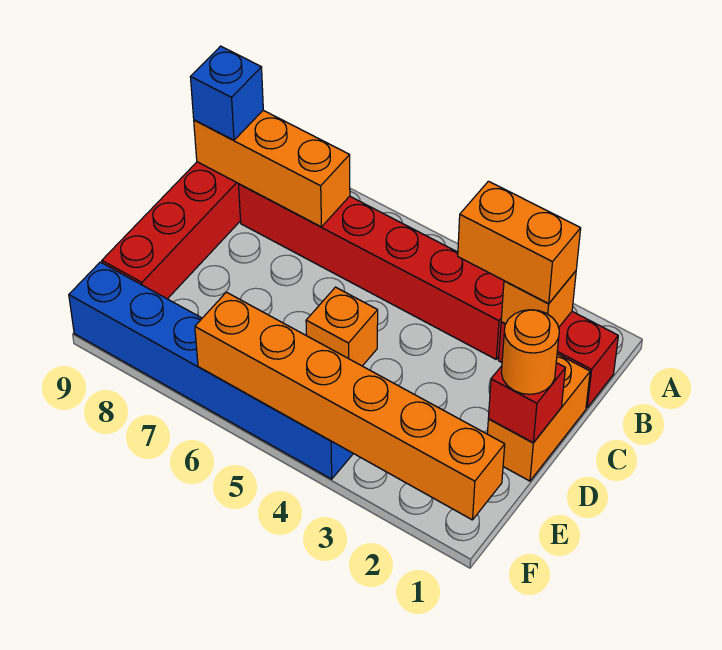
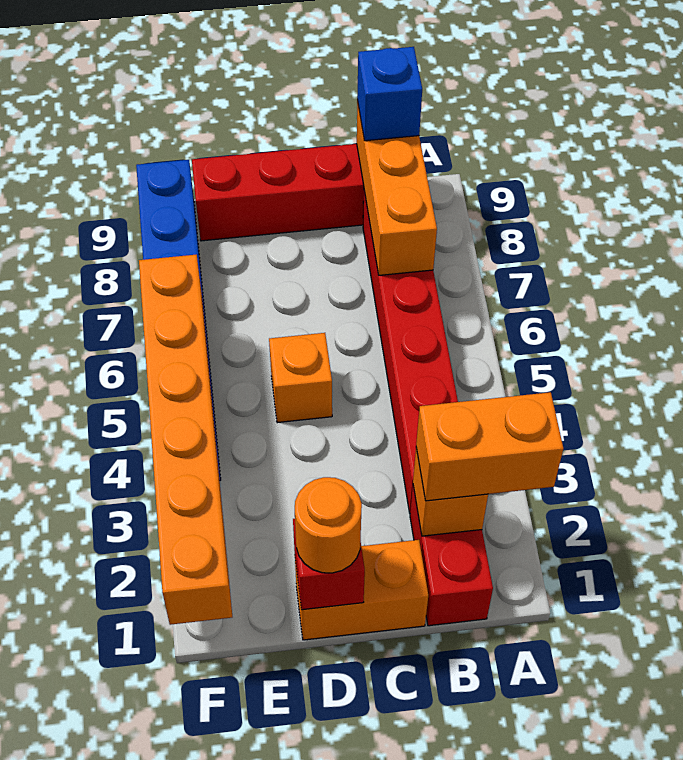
orange brick B2:B3 level 3 -> orange brick A2:B2 level 3

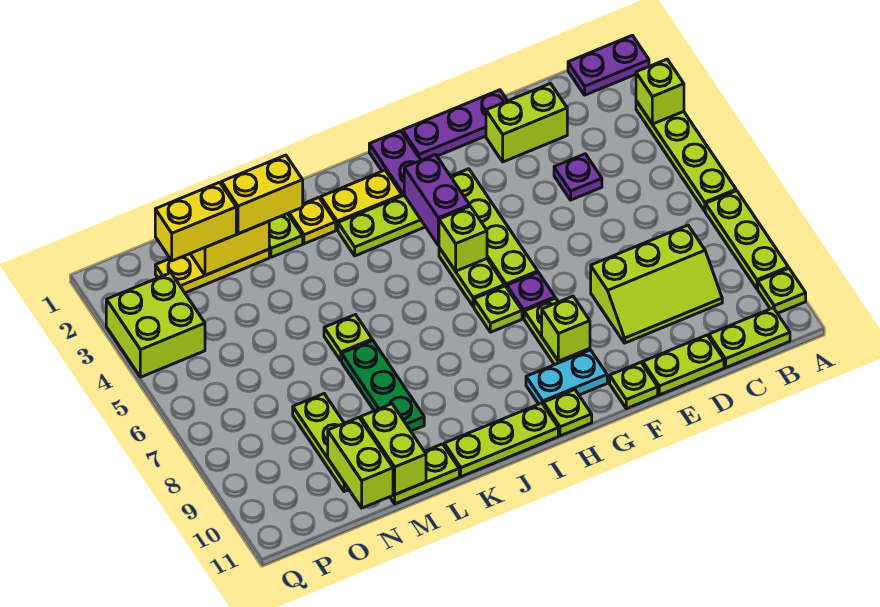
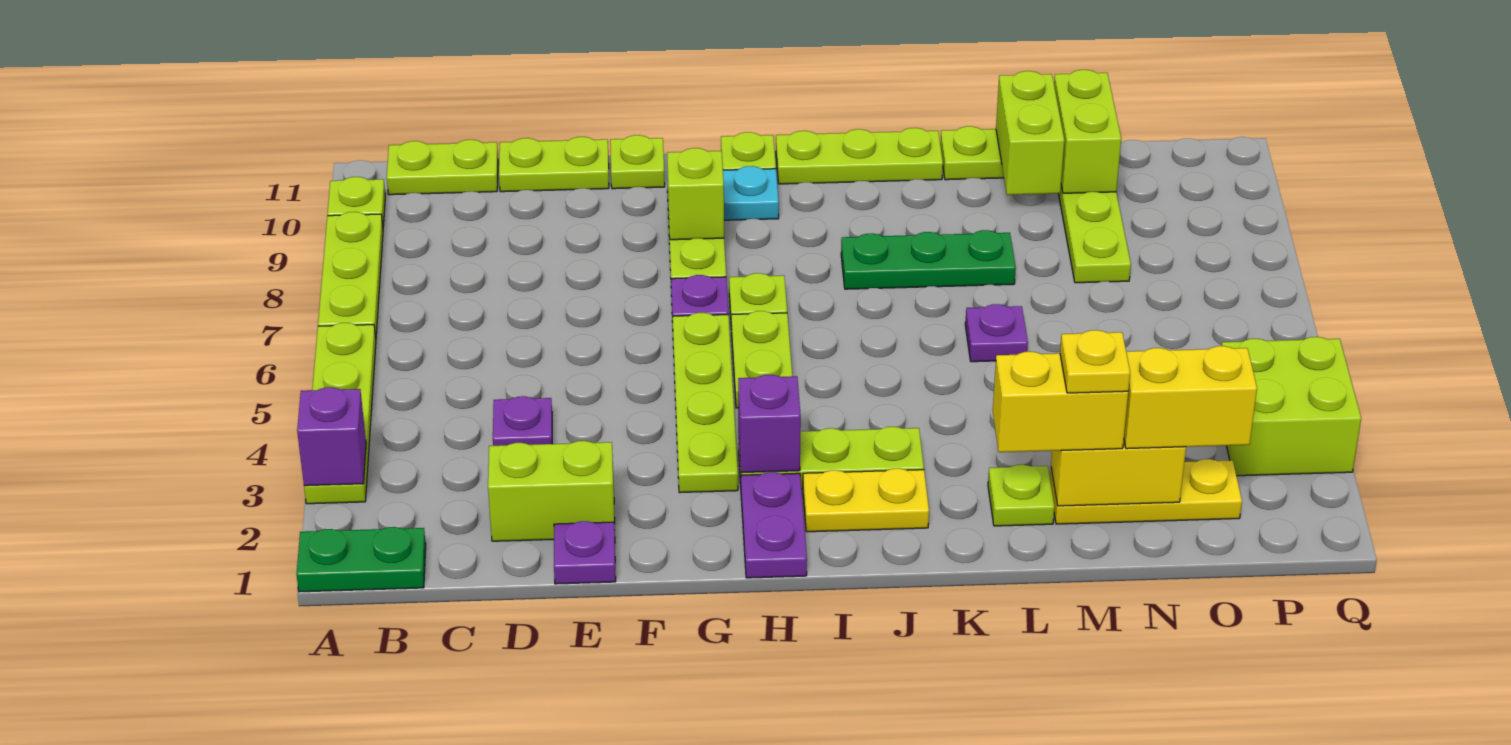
purple plate A1:B1 level 1 -> green plate A1:B1 level 1
lime brick A3 level 2 -> purple brick A3 level 2
lime slope C8:E9 level 1 top 8 -> none
purple plate E1:G1 level 1 -> purple plate E1 level 1
purple brick H3:H4 level 2 -> purple brick H3 level 2
lime brick H5 level 2 -> none
yellow plate K2 level 1 -> yellow plate M2 level 4
lime plate L6 level 1 -> purple plate L6 level 1
green plate L7:L9 level 1 -> green plate J8:L8 level 1

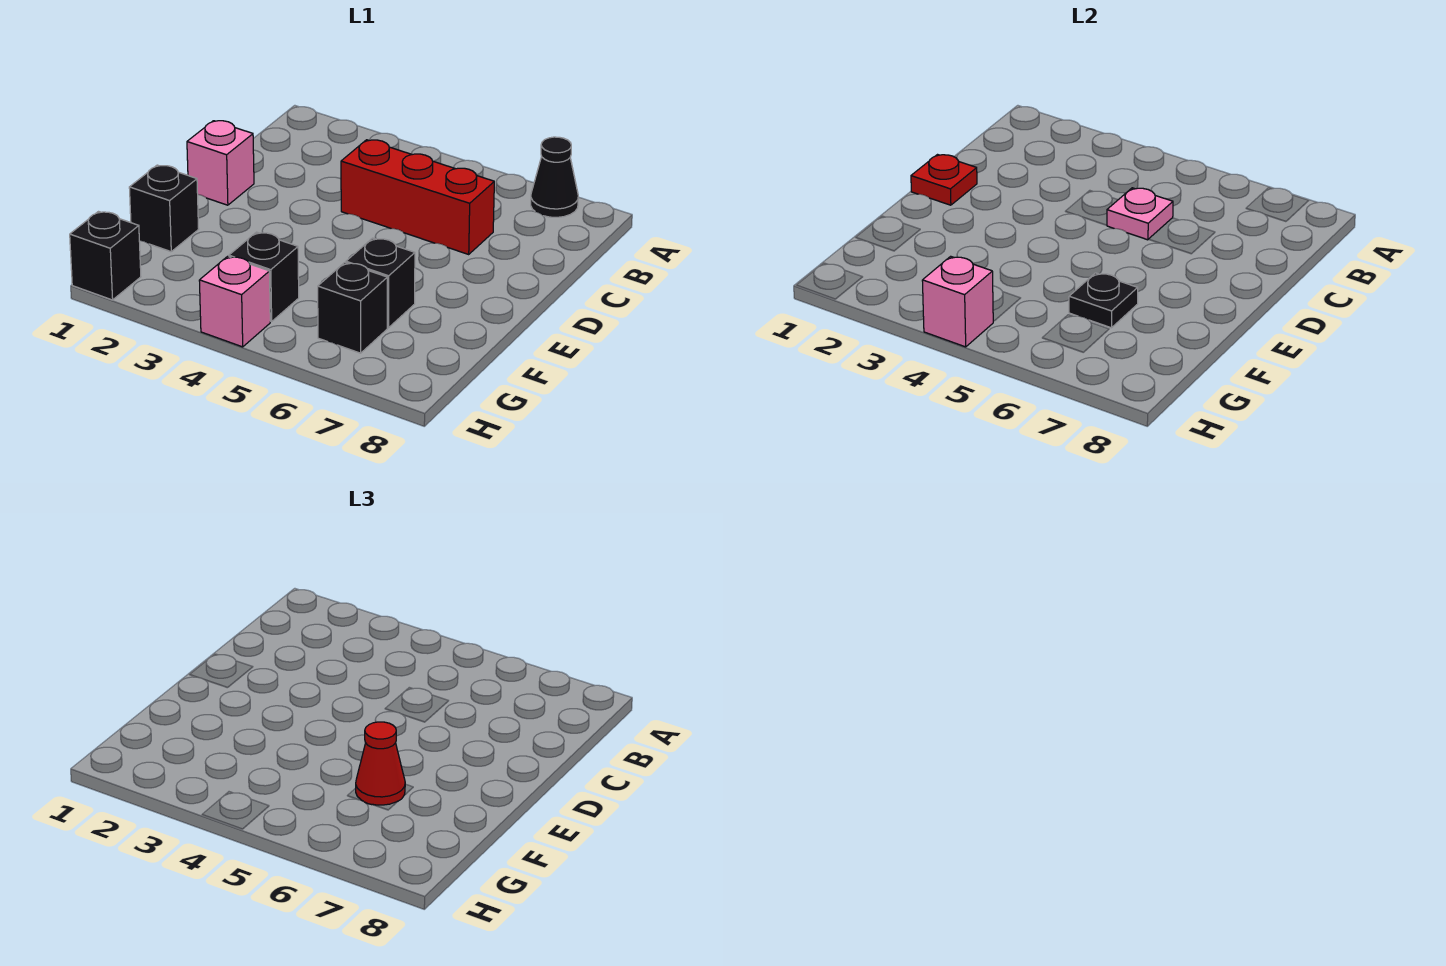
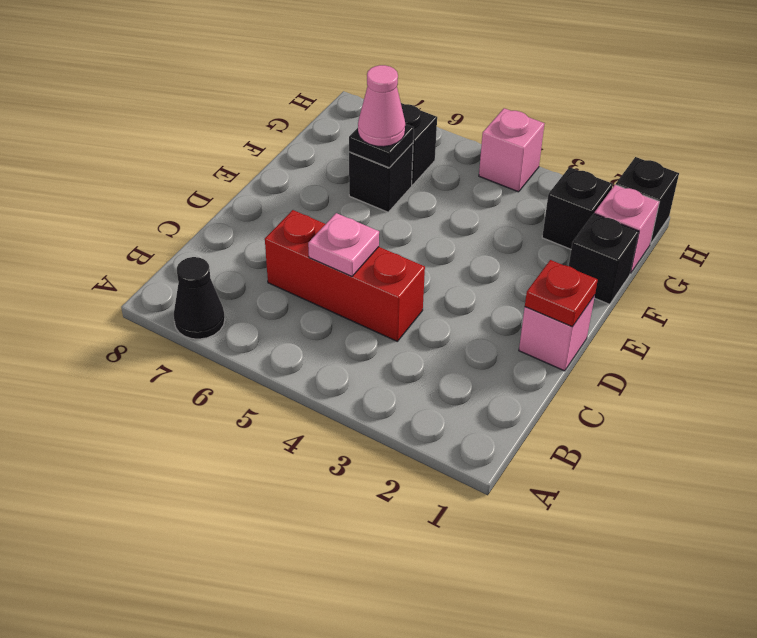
red cone F6 level 3 -> pink cone F6 level 3
black brick G4 level 1 -> black brick G2 level 1
pink brick H4 level 2 -> pink brick G1 level 1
════════════════════
Assignment =>
Everything from the line containing "lime brick A3" through the last line of the records above is to be reproduced exactly, except the pictures.

Your response =>
lime brick A3 level 2 -> purple brick A3 level 2
lime slope C8:E9 level 1 top 8 -> none
purple plate E1:G1 level 1 -> purple plate E1 level 1
purple brick H3:H4 level 2 -> purple brick H3 level 2
lime brick H5 level 2 -> none
yellow plate K2 level 1 -> yellow plate M2 level 4
lime plate L6 level 1 -> purple plate L6 level 1
green plate L7:L9 level 1 -> green plate J8:L8 level 1

red cone F6 level 3 -> pink cone F6 level 3
black brick G4 level 1 -> black brick G2 level 1
pink brick H4 level 2 -> pink brick G1 level 1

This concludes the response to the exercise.